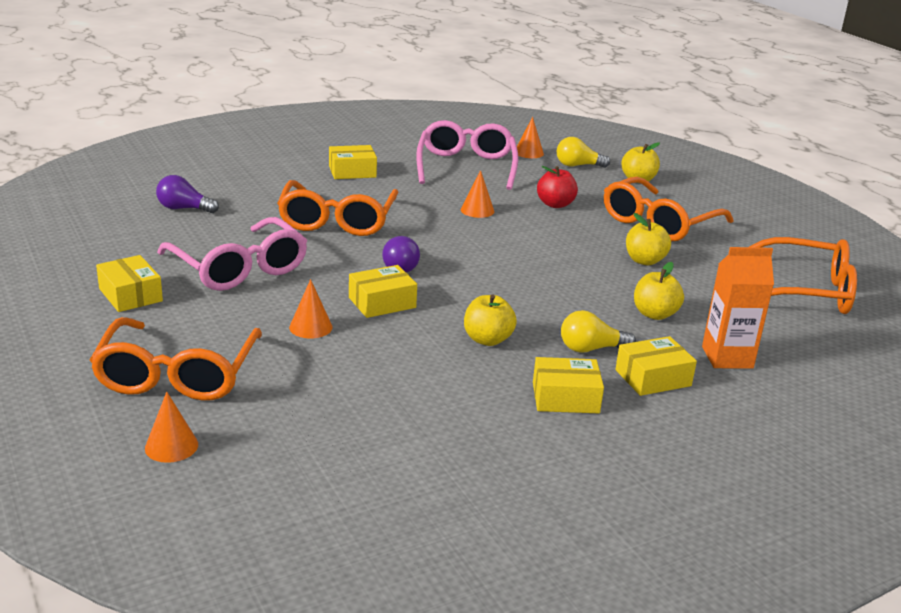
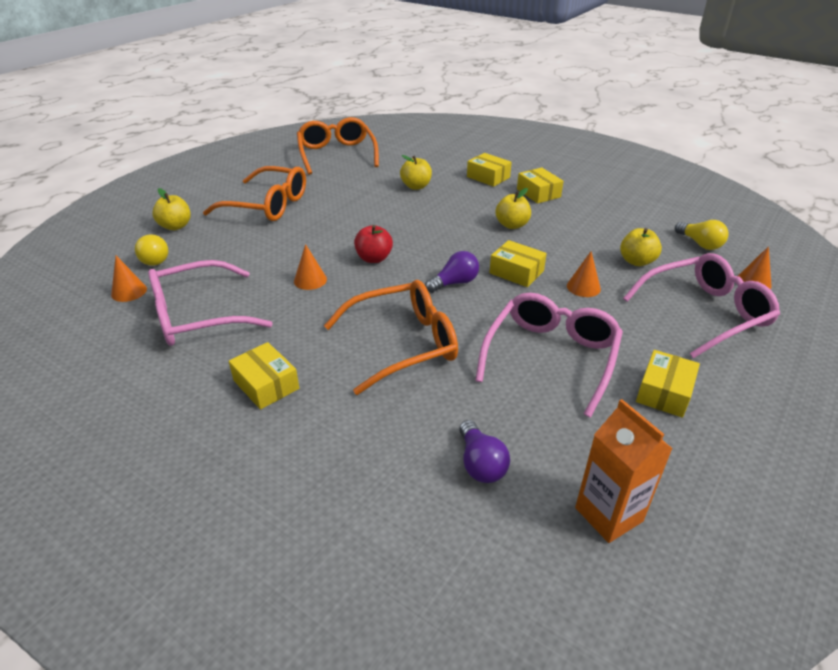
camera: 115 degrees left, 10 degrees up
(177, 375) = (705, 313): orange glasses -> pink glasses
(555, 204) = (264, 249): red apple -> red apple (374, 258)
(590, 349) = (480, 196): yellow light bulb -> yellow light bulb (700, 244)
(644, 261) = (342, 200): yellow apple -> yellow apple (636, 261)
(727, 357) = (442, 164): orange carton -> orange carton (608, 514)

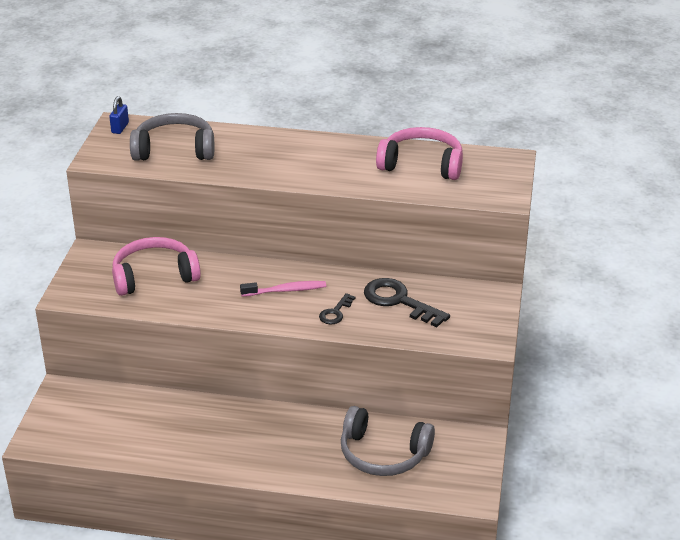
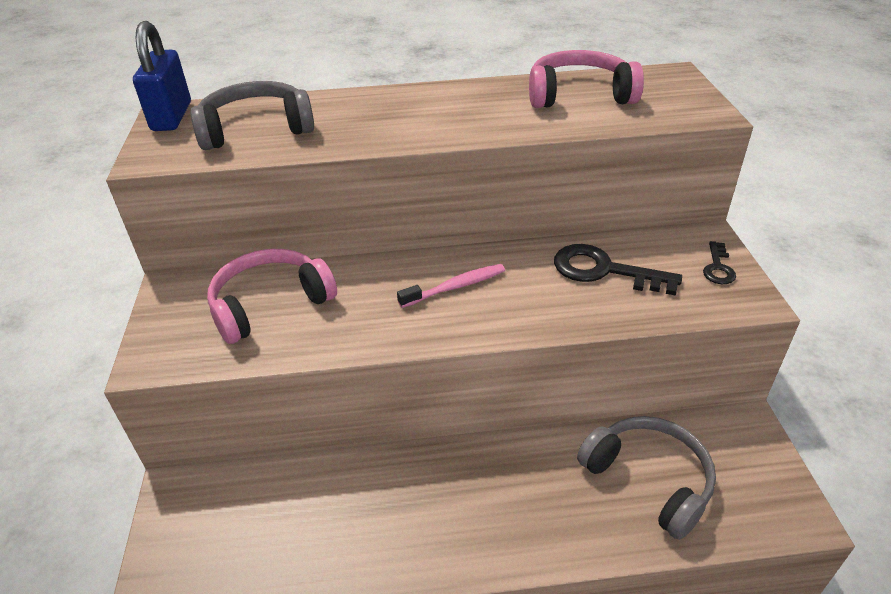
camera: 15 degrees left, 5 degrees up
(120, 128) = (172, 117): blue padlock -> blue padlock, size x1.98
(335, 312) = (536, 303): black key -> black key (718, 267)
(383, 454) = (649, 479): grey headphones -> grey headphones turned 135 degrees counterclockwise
-- -- --
Your task -> All lines from the one that has "(335, 312) = (536, 303): black" through the end of the material above should be returned exactly; omit the rest.

Solved problem ->
(335, 312) = (536, 303): black key -> black key (718, 267)
(383, 454) = (649, 479): grey headphones -> grey headphones turned 135 degrees counterclockwise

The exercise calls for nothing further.